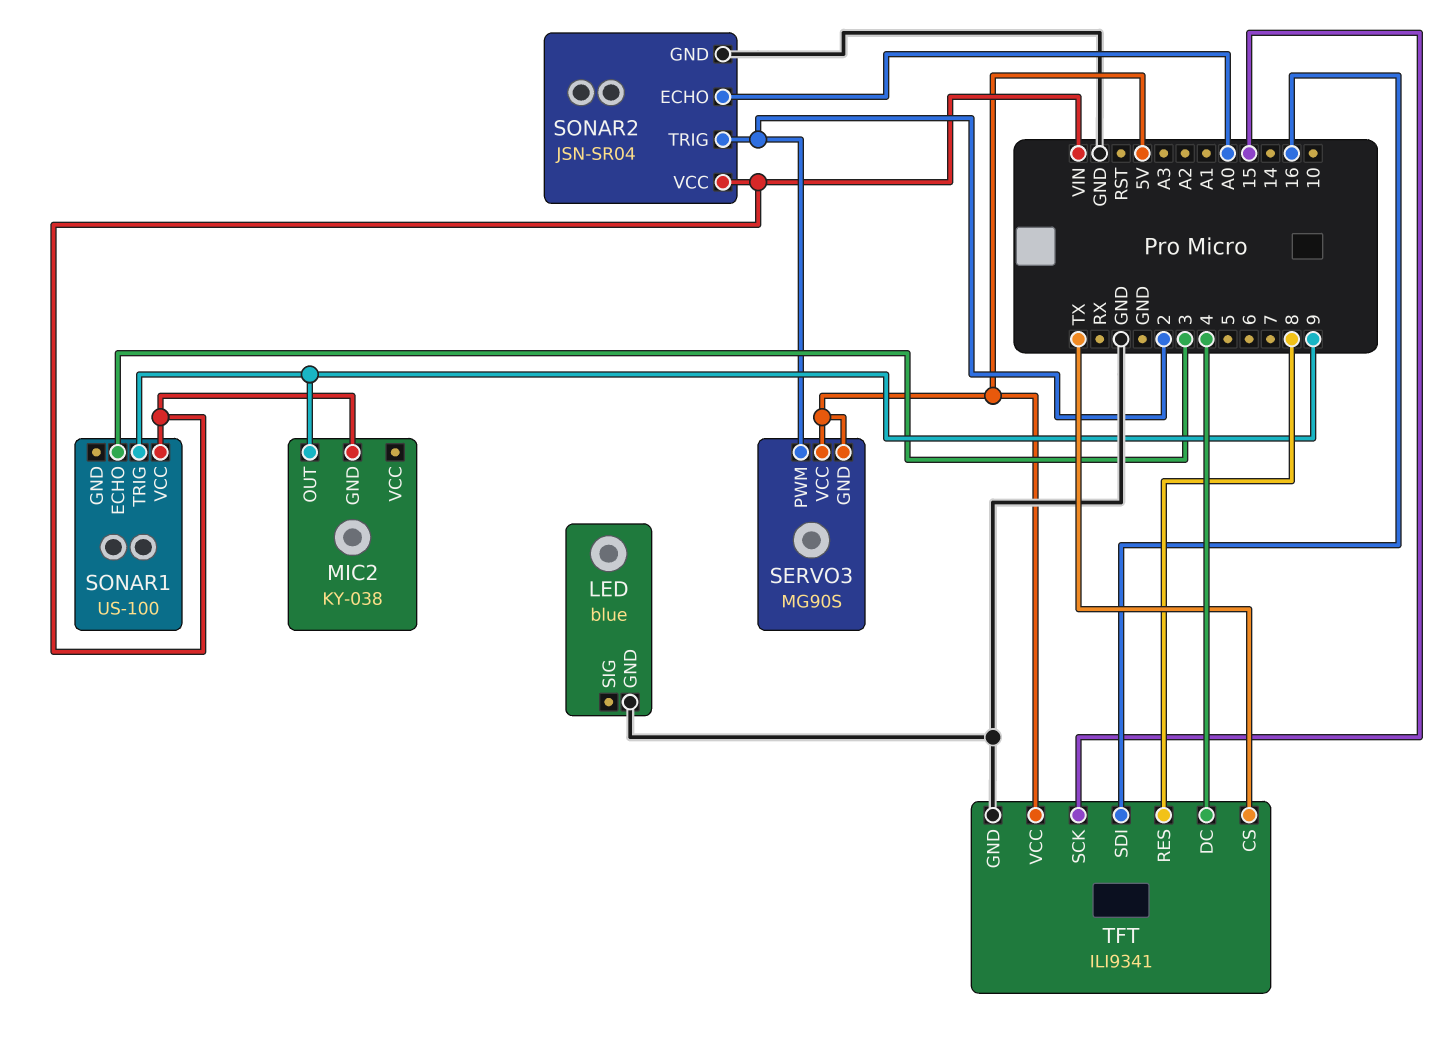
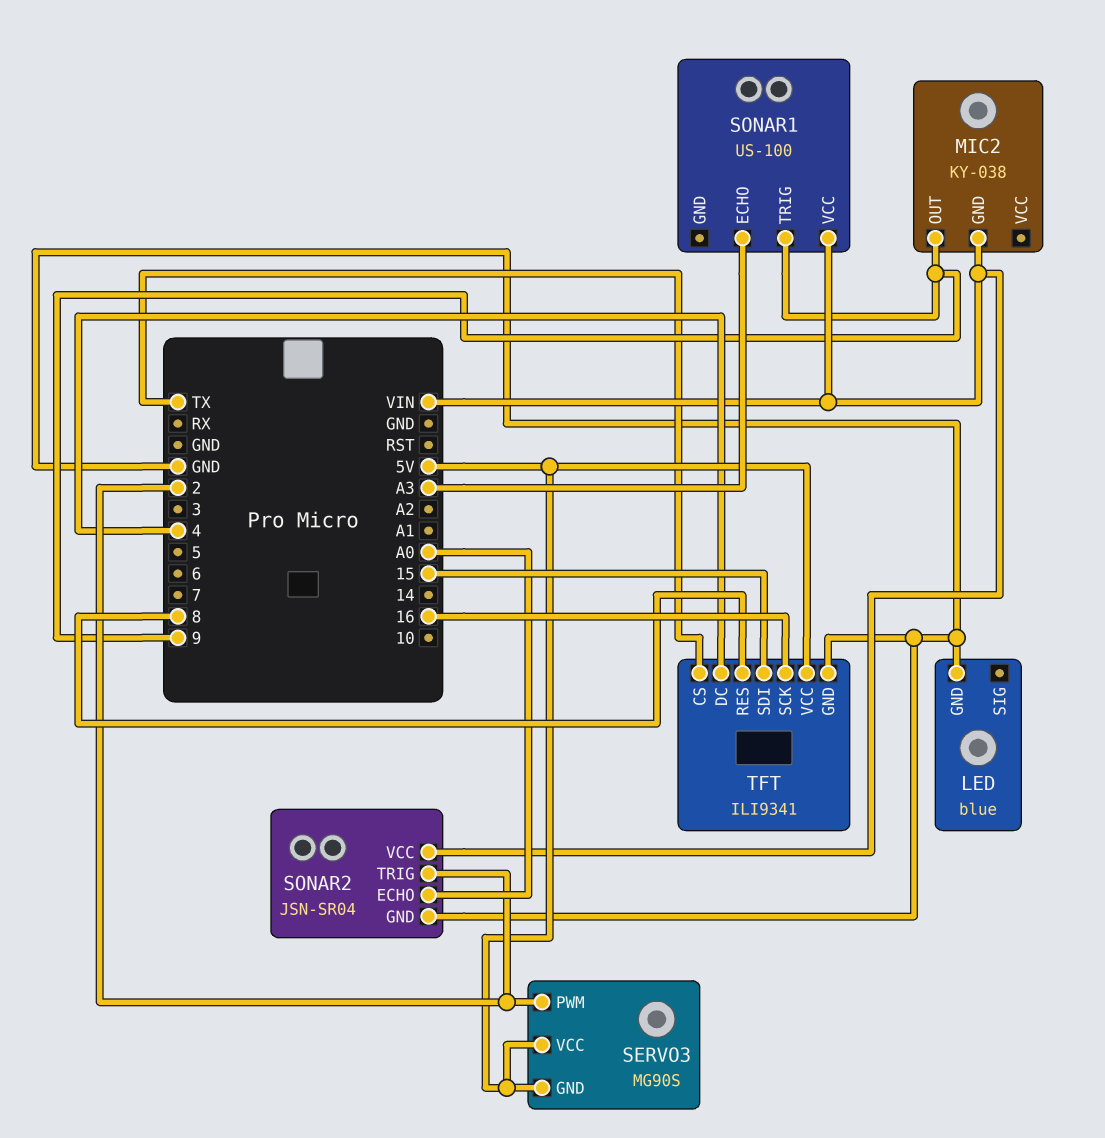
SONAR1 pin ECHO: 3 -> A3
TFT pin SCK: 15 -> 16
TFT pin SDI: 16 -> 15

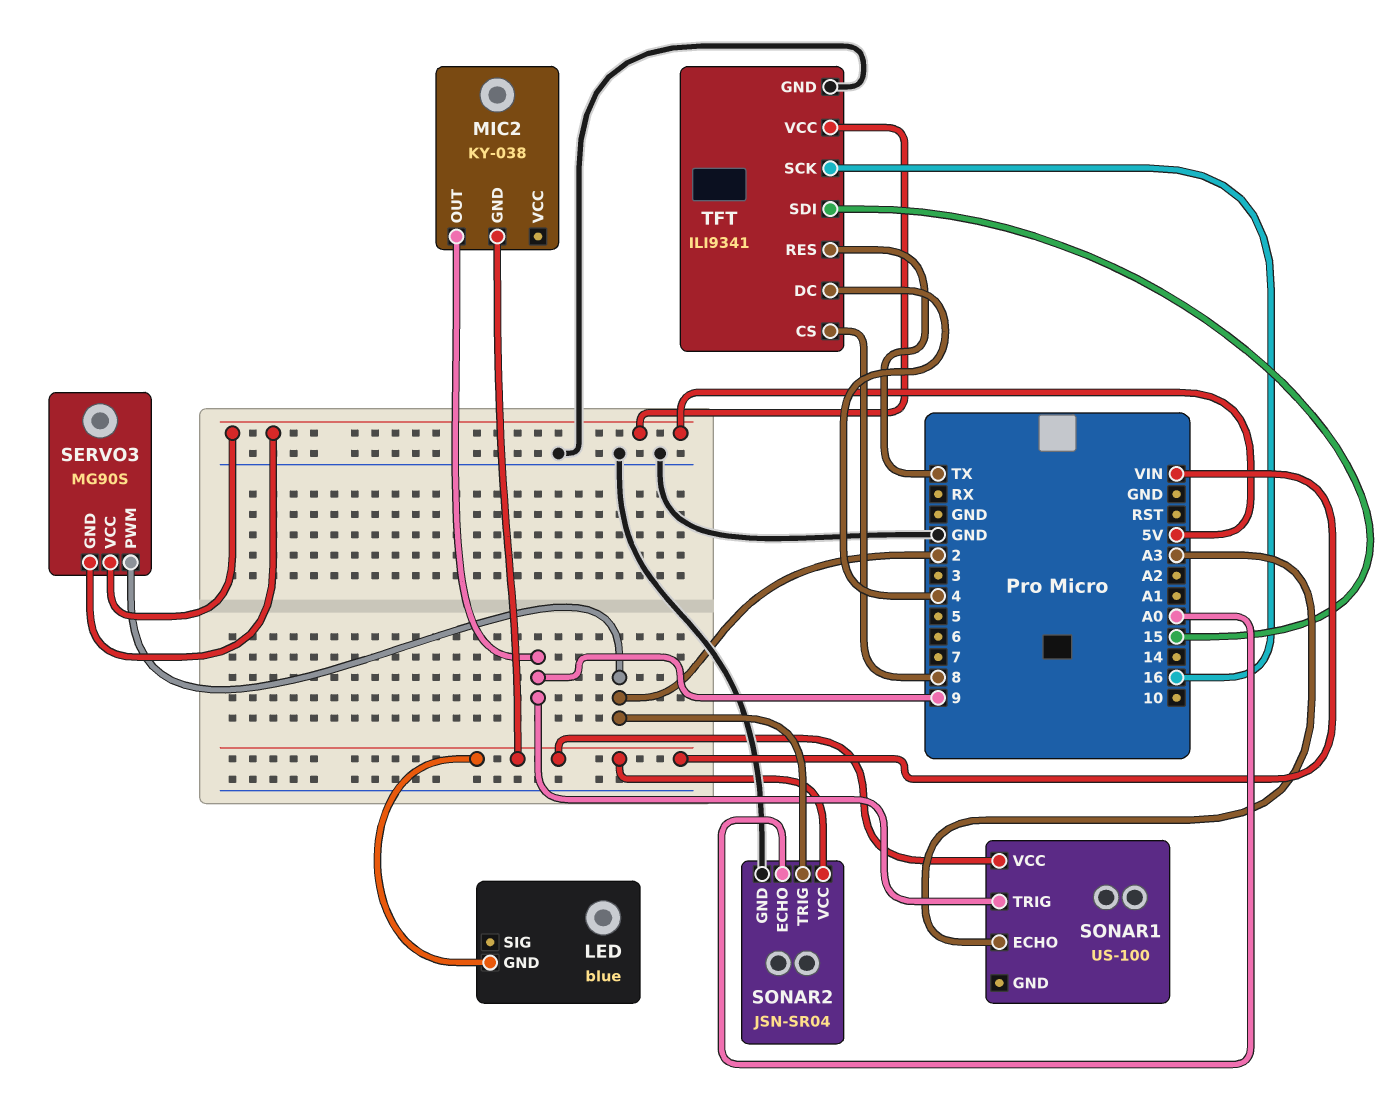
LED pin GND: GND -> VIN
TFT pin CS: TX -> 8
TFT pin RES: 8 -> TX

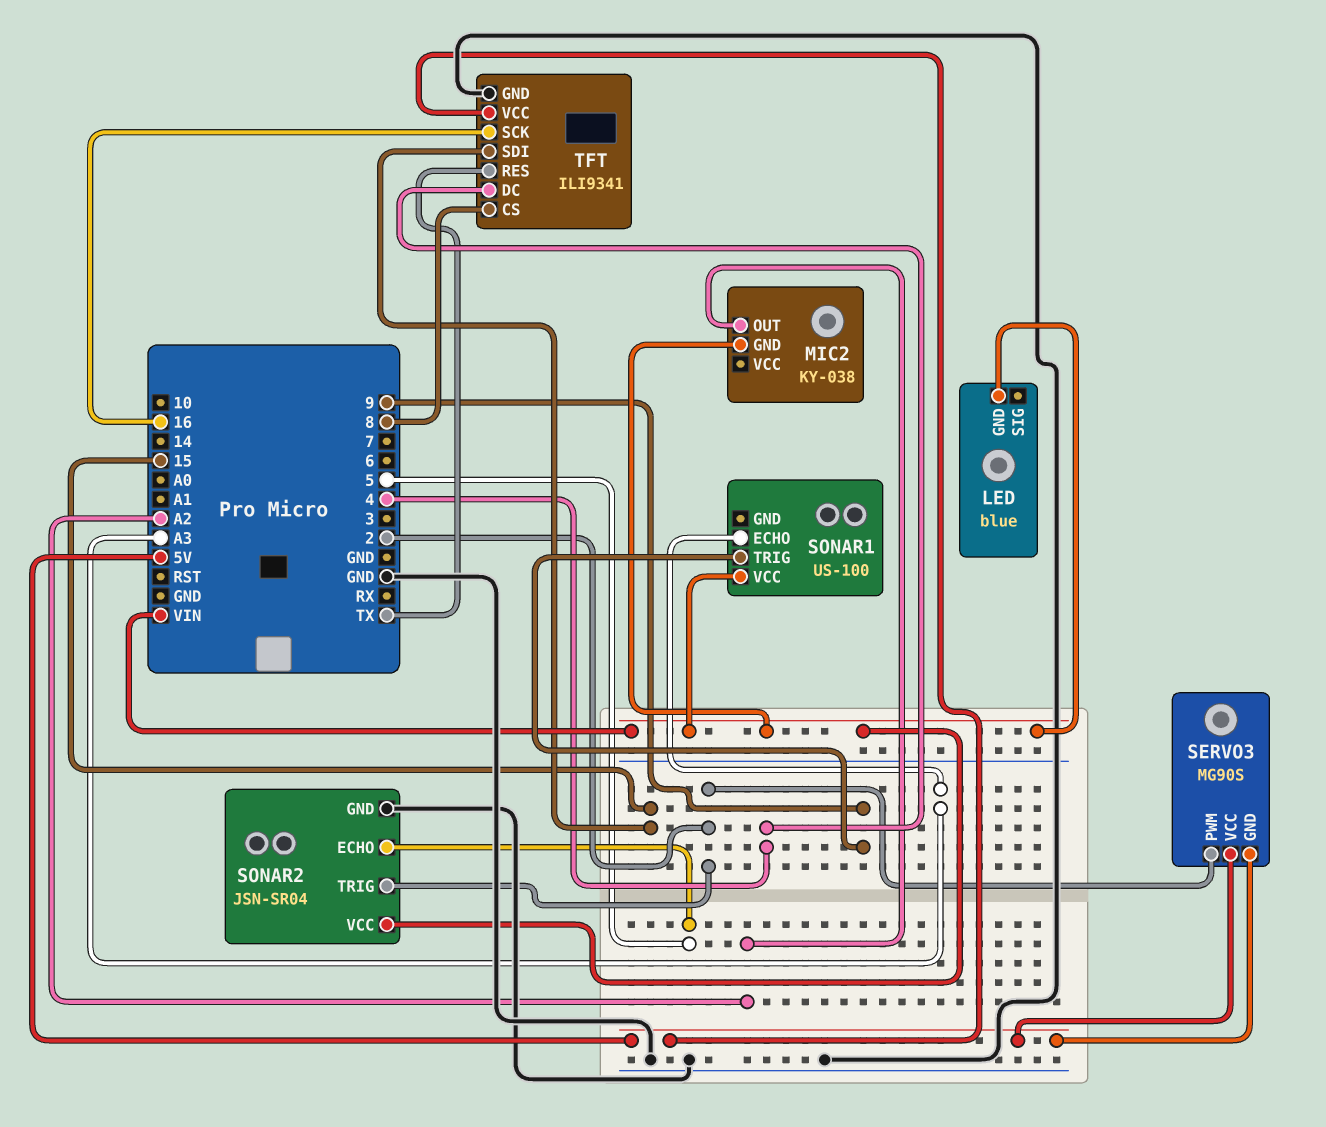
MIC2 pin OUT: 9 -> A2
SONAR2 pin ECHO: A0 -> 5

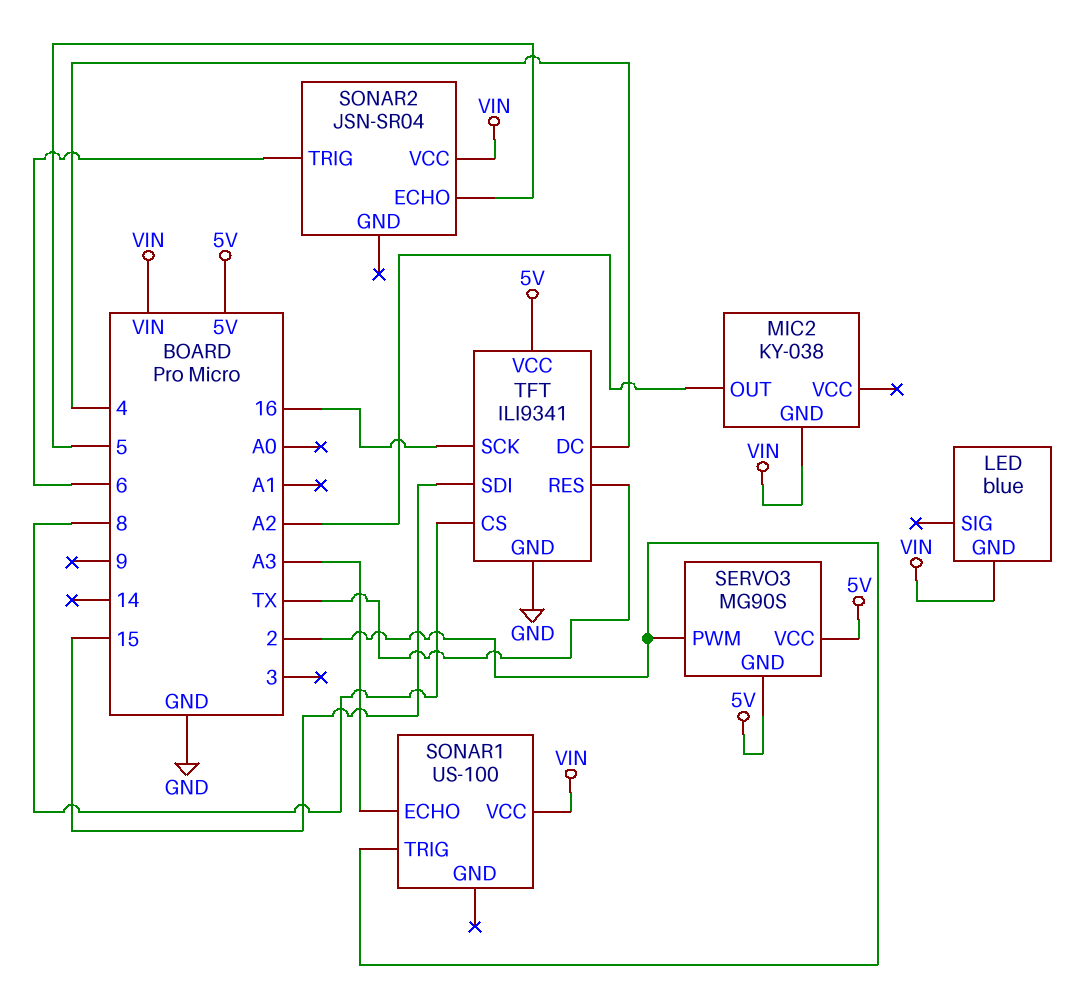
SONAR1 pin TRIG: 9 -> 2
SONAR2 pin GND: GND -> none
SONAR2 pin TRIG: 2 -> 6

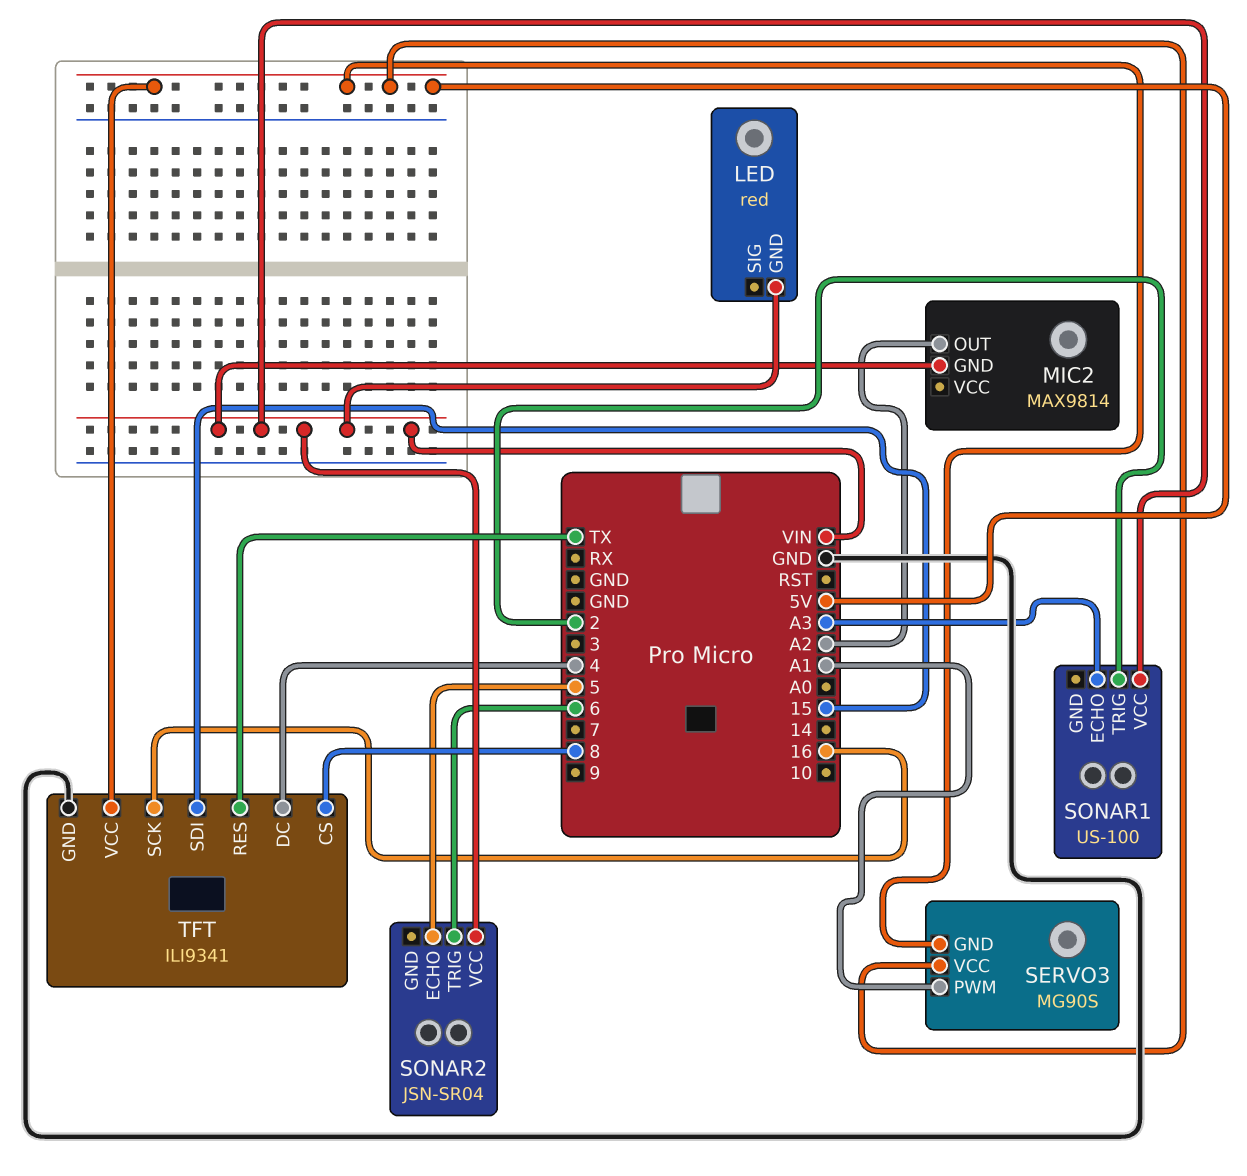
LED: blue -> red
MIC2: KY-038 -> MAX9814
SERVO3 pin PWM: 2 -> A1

######

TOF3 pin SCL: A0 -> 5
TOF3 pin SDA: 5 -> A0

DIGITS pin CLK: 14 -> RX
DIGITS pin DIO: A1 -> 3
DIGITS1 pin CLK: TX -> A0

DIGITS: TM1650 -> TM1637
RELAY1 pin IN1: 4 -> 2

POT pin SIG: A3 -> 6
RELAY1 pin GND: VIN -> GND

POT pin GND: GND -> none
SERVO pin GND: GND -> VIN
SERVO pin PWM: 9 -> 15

######

Look through the listing above for the line with "TFT pin CS: TX -> 8" and the line with "SERVO3 pin PWM: 2 -> A1". Write out exactly those lines and everything between, leaving out pictures.

- [Exercise output]
TFT pin CS: TX -> 8
TFT pin RES: 8 -> TX

MIC2 pin OUT: 9 -> A2
SONAR2 pin ECHO: A0 -> 5

SONAR1 pin TRIG: 9 -> 2
SONAR2 pin GND: GND -> none
SONAR2 pin TRIG: 2 -> 6

LED: blue -> red
MIC2: KY-038 -> MAX9814
SERVO3 pin PWM: 2 -> A1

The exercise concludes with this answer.